• [Data rows]
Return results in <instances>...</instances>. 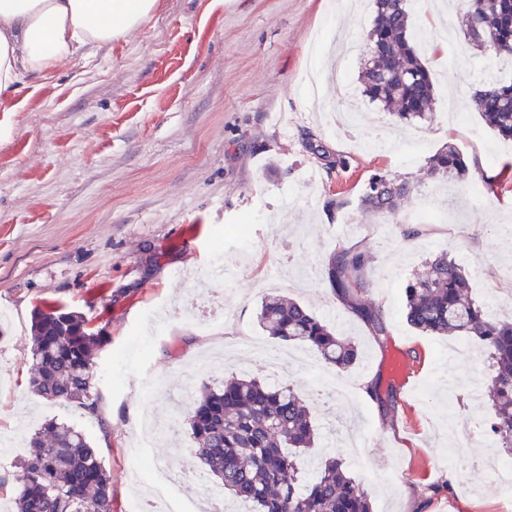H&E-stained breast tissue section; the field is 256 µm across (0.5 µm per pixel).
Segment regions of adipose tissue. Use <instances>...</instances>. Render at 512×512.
Returning a JSON list of instances; mask_svg holds the SVG:
<instances>
[{"mask_svg": "<svg viewBox=\"0 0 512 512\" xmlns=\"http://www.w3.org/2000/svg\"><path fill=\"white\" fill-rule=\"evenodd\" d=\"M159 0H0V108L16 110L19 89L76 56L134 31Z\"/></svg>", "mask_w": 512, "mask_h": 512, "instance_id": "adipose-tissue-1", "label": "adipose tissue"}]
</instances>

• [What the task asks]
Retype, exactly and only, the lines running from the one with "Segment regions of" through the final line of the listing above.

• [Response to the exercise]
Segment regions of adipose tissue. Use <instances>...</instances>. Render at 512×512.
Returning a JSON list of instances; mask_svg holds the SVG:
<instances>
[{"mask_svg": "<svg viewBox=\"0 0 512 512\" xmlns=\"http://www.w3.org/2000/svg\"><path fill=\"white\" fill-rule=\"evenodd\" d=\"M159 0H0V108L16 110L19 89L76 56L134 31Z\"/></svg>", "mask_w": 512, "mask_h": 512, "instance_id": "adipose-tissue-1", "label": "adipose tissue"}]
</instances>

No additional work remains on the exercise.